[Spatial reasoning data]
====================
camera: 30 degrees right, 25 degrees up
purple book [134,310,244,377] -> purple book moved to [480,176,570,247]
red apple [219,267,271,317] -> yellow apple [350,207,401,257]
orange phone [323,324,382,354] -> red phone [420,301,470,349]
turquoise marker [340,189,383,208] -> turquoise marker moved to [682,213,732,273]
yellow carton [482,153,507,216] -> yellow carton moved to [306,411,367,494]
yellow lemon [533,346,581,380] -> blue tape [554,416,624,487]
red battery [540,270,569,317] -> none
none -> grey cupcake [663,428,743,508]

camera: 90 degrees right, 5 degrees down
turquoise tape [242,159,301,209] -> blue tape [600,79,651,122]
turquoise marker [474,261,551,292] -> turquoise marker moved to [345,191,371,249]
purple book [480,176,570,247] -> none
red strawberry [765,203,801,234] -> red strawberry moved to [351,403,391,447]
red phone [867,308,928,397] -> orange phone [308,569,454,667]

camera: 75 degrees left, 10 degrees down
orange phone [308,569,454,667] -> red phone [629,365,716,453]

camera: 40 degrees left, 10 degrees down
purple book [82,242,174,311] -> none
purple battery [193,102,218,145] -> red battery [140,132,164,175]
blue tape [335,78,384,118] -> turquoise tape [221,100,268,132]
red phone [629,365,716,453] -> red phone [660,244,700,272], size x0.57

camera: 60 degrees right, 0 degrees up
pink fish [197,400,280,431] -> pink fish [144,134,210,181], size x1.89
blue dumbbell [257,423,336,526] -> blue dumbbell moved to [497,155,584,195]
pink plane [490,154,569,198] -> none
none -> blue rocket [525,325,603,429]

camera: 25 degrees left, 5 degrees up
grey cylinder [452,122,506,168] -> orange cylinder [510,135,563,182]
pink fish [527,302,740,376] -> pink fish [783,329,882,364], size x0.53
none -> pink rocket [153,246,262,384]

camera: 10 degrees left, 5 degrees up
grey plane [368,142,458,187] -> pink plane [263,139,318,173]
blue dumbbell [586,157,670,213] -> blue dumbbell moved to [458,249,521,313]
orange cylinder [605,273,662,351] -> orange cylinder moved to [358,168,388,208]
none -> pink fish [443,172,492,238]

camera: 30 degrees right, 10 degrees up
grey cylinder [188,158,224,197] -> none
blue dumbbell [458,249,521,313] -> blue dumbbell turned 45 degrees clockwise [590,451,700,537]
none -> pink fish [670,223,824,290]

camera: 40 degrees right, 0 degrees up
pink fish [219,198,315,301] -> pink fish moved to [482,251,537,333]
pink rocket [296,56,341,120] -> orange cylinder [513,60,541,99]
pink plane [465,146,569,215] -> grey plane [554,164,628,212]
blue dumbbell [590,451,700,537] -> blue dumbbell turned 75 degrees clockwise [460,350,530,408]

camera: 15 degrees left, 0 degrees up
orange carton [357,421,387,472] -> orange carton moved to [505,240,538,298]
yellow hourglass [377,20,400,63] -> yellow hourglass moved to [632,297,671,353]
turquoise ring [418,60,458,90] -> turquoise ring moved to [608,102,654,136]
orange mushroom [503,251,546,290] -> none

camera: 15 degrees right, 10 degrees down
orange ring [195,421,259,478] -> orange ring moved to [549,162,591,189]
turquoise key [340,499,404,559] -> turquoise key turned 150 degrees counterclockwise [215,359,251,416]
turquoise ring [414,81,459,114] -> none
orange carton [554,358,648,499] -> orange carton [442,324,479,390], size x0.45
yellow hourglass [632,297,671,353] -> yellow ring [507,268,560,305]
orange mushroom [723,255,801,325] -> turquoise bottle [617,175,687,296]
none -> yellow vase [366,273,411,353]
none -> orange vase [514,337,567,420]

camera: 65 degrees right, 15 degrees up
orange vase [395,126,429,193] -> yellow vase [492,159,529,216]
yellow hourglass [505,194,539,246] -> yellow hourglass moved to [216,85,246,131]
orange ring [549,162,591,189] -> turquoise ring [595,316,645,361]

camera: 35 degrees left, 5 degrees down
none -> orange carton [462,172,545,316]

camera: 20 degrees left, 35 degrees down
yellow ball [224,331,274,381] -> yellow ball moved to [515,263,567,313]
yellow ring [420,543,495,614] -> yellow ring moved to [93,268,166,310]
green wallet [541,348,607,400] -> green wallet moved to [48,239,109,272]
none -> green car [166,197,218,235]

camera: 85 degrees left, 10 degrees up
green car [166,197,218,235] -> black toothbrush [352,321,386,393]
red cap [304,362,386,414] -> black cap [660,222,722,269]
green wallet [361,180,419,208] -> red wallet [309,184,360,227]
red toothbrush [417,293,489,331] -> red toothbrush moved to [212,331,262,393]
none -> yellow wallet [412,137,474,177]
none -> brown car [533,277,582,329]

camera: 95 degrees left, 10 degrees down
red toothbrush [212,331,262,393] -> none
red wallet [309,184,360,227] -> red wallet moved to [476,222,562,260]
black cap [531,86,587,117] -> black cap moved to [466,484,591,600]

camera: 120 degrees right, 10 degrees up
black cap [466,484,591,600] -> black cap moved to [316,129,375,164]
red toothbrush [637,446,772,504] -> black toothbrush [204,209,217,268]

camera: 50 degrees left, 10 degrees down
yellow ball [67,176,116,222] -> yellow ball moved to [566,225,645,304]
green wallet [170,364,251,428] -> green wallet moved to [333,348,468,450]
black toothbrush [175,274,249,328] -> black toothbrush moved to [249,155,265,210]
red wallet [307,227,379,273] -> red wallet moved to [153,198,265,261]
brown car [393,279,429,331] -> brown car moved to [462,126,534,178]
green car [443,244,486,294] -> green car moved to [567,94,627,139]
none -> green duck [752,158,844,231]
====================
[YOUR TASK] Exact copies of all the entries above are to be printed.

[WRITTEN ANSWER]
camera: 30 degrees right, 25 degrees up
purple book [134,310,244,377] -> purple book moved to [480,176,570,247]
red apple [219,267,271,317] -> yellow apple [350,207,401,257]
orange phone [323,324,382,354] -> red phone [420,301,470,349]
turquoise marker [340,189,383,208] -> turquoise marker moved to [682,213,732,273]
yellow carton [482,153,507,216] -> yellow carton moved to [306,411,367,494]
yellow lemon [533,346,581,380] -> blue tape [554,416,624,487]
red battery [540,270,569,317] -> none
none -> grey cupcake [663,428,743,508]

camera: 90 degrees right, 5 degrees down
turquoise tape [242,159,301,209] -> blue tape [600,79,651,122]
turquoise marker [474,261,551,292] -> turquoise marker moved to [345,191,371,249]
purple book [480,176,570,247] -> none
red strawberry [765,203,801,234] -> red strawberry moved to [351,403,391,447]
red phone [867,308,928,397] -> orange phone [308,569,454,667]

camera: 75 degrees left, 10 degrees down
orange phone [308,569,454,667] -> red phone [629,365,716,453]

camera: 40 degrees left, 10 degrees down
purple book [82,242,174,311] -> none
purple battery [193,102,218,145] -> red battery [140,132,164,175]
blue tape [335,78,384,118] -> turquoise tape [221,100,268,132]
red phone [629,365,716,453] -> red phone [660,244,700,272], size x0.57

camera: 60 degrees right, 0 degrees up
pink fish [197,400,280,431] -> pink fish [144,134,210,181], size x1.89
blue dumbbell [257,423,336,526] -> blue dumbbell moved to [497,155,584,195]
pink plane [490,154,569,198] -> none
none -> blue rocket [525,325,603,429]

camera: 25 degrees left, 5 degrees up
grey cylinder [452,122,506,168] -> orange cylinder [510,135,563,182]
pink fish [527,302,740,376] -> pink fish [783,329,882,364], size x0.53
none -> pink rocket [153,246,262,384]

camera: 10 degrees left, 5 degrees up
grey plane [368,142,458,187] -> pink plane [263,139,318,173]
blue dumbbell [586,157,670,213] -> blue dumbbell moved to [458,249,521,313]
orange cylinder [605,273,662,351] -> orange cylinder moved to [358,168,388,208]
none -> pink fish [443,172,492,238]

camera: 30 degrees right, 10 degrees up
grey cylinder [188,158,224,197] -> none
blue dumbbell [458,249,521,313] -> blue dumbbell turned 45 degrees clockwise [590,451,700,537]
none -> pink fish [670,223,824,290]

camera: 40 degrees right, 0 degrees up
pink fish [219,198,315,301] -> pink fish moved to [482,251,537,333]
pink rocket [296,56,341,120] -> orange cylinder [513,60,541,99]
pink plane [465,146,569,215] -> grey plane [554,164,628,212]
blue dumbbell [590,451,700,537] -> blue dumbbell turned 75 degrees clockwise [460,350,530,408]

camera: 15 degrees left, 0 degrees up
orange carton [357,421,387,472] -> orange carton moved to [505,240,538,298]
yellow hourglass [377,20,400,63] -> yellow hourglass moved to [632,297,671,353]
turquoise ring [418,60,458,90] -> turquoise ring moved to [608,102,654,136]
orange mushroom [503,251,546,290] -> none

camera: 15 degrees right, 10 degrees down
orange ring [195,421,259,478] -> orange ring moved to [549,162,591,189]
turquoise key [340,499,404,559] -> turquoise key turned 150 degrees counterclockwise [215,359,251,416]
turquoise ring [414,81,459,114] -> none
orange carton [554,358,648,499] -> orange carton [442,324,479,390], size x0.45
yellow hourglass [632,297,671,353] -> yellow ring [507,268,560,305]
orange mushroom [723,255,801,325] -> turquoise bottle [617,175,687,296]
none -> yellow vase [366,273,411,353]
none -> orange vase [514,337,567,420]

camera: 65 degrees right, 15 degrees up
orange vase [395,126,429,193] -> yellow vase [492,159,529,216]
yellow hourglass [505,194,539,246] -> yellow hourglass moved to [216,85,246,131]
orange ring [549,162,591,189] -> turquoise ring [595,316,645,361]

camera: 35 degrees left, 5 degrees down
none -> orange carton [462,172,545,316]

camera: 20 degrees left, 35 degrees down
yellow ball [224,331,274,381] -> yellow ball moved to [515,263,567,313]
yellow ring [420,543,495,614] -> yellow ring moved to [93,268,166,310]
green wallet [541,348,607,400] -> green wallet moved to [48,239,109,272]
none -> green car [166,197,218,235]

camera: 85 degrees left, 10 degrees up
green car [166,197,218,235] -> black toothbrush [352,321,386,393]
red cap [304,362,386,414] -> black cap [660,222,722,269]
green wallet [361,180,419,208] -> red wallet [309,184,360,227]
red toothbrush [417,293,489,331] -> red toothbrush moved to [212,331,262,393]
none -> yellow wallet [412,137,474,177]
none -> brown car [533,277,582,329]

camera: 95 degrees left, 10 degrees down
red toothbrush [212,331,262,393] -> none
red wallet [309,184,360,227] -> red wallet moved to [476,222,562,260]
black cap [531,86,587,117] -> black cap moved to [466,484,591,600]

camera: 120 degrees right, 10 degrees up
black cap [466,484,591,600] -> black cap moved to [316,129,375,164]
red toothbrush [637,446,772,504] -> black toothbrush [204,209,217,268]

camera: 50 degrees left, 10 degrees down
yellow ball [67,176,116,222] -> yellow ball moved to [566,225,645,304]
green wallet [170,364,251,428] -> green wallet moved to [333,348,468,450]
black toothbrush [175,274,249,328] -> black toothbrush moved to [249,155,265,210]
red wallet [307,227,379,273] -> red wallet moved to [153,198,265,261]
brown car [393,279,429,331] -> brown car moved to [462,126,534,178]
green car [443,244,486,294] -> green car moved to [567,94,627,139]
none -> green duck [752,158,844,231]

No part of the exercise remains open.